# [Required action]
Produce exactly the lines starting at the one containing "IMU pin SDA: D33 -> D4" and ending at the last line of the material, with nothing added.

# [Source information]
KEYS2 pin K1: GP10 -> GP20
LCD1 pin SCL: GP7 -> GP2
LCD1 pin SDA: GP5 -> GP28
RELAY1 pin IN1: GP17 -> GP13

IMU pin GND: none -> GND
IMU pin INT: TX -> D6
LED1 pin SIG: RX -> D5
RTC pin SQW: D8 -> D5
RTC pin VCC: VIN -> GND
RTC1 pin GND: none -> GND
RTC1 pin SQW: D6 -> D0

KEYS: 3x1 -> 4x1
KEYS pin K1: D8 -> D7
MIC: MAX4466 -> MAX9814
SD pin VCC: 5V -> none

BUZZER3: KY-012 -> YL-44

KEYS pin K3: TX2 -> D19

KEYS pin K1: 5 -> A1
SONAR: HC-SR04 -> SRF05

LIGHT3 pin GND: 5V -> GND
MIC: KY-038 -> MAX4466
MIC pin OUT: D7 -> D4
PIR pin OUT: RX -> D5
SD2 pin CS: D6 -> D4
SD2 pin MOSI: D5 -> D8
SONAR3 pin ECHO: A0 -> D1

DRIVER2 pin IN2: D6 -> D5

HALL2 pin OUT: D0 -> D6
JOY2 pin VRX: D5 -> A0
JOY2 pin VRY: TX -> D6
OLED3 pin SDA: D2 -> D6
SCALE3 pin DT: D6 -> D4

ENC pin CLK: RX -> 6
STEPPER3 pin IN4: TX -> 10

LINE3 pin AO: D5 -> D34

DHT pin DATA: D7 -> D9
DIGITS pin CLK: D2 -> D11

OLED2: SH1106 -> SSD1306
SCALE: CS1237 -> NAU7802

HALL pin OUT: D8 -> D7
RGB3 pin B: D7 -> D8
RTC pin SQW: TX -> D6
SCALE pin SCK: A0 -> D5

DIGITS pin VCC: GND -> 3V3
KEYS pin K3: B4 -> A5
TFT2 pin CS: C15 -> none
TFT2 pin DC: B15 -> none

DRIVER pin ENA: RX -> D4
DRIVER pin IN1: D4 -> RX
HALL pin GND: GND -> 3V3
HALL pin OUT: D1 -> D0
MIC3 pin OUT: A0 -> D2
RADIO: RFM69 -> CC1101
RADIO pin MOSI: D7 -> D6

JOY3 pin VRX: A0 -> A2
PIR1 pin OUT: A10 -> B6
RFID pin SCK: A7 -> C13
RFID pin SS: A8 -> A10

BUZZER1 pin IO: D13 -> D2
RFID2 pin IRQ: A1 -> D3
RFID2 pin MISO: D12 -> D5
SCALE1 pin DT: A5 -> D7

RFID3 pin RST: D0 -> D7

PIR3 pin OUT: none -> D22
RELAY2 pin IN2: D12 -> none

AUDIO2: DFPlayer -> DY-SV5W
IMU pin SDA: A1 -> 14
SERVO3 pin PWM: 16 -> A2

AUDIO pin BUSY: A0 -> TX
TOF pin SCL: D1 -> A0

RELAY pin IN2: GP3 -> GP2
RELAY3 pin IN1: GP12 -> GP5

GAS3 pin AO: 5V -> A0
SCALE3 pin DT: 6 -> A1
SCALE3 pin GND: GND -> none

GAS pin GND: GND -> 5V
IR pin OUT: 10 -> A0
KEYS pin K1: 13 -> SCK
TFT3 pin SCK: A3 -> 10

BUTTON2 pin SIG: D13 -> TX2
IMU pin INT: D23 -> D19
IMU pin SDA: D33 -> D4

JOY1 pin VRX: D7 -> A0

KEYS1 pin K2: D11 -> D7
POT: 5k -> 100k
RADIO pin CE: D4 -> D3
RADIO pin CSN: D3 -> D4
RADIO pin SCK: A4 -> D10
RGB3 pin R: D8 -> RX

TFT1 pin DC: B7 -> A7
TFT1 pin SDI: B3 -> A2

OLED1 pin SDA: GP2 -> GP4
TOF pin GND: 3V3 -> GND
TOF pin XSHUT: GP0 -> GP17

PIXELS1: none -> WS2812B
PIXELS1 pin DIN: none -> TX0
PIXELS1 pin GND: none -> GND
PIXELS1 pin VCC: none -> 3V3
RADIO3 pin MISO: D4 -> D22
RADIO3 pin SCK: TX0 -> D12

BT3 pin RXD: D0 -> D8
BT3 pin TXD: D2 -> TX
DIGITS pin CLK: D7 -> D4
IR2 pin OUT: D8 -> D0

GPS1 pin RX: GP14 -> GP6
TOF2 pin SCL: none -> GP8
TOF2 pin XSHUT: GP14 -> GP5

# [Result of the exercise]
IMU pin SDA: D33 -> D4

JOY1 pin VRX: D7 -> A0

KEYS1 pin K2: D11 -> D7
POT: 5k -> 100k
RADIO pin CE: D4 -> D3
RADIO pin CSN: D3 -> D4
RADIO pin SCK: A4 -> D10
RGB3 pin R: D8 -> RX

TFT1 pin DC: B7 -> A7
TFT1 pin SDI: B3 -> A2

OLED1 pin SDA: GP2 -> GP4
TOF pin GND: 3V3 -> GND
TOF pin XSHUT: GP0 -> GP17

PIXELS1: none -> WS2812B
PIXELS1 pin DIN: none -> TX0
PIXELS1 pin GND: none -> GND
PIXELS1 pin VCC: none -> 3V3
RADIO3 pin MISO: D4 -> D22
RADIO3 pin SCK: TX0 -> D12

BT3 pin RXD: D0 -> D8
BT3 pin TXD: D2 -> TX
DIGITS pin CLK: D7 -> D4
IR2 pin OUT: D8 -> D0

GPS1 pin RX: GP14 -> GP6
TOF2 pin SCL: none -> GP8
TOF2 pin XSHUT: GP14 -> GP5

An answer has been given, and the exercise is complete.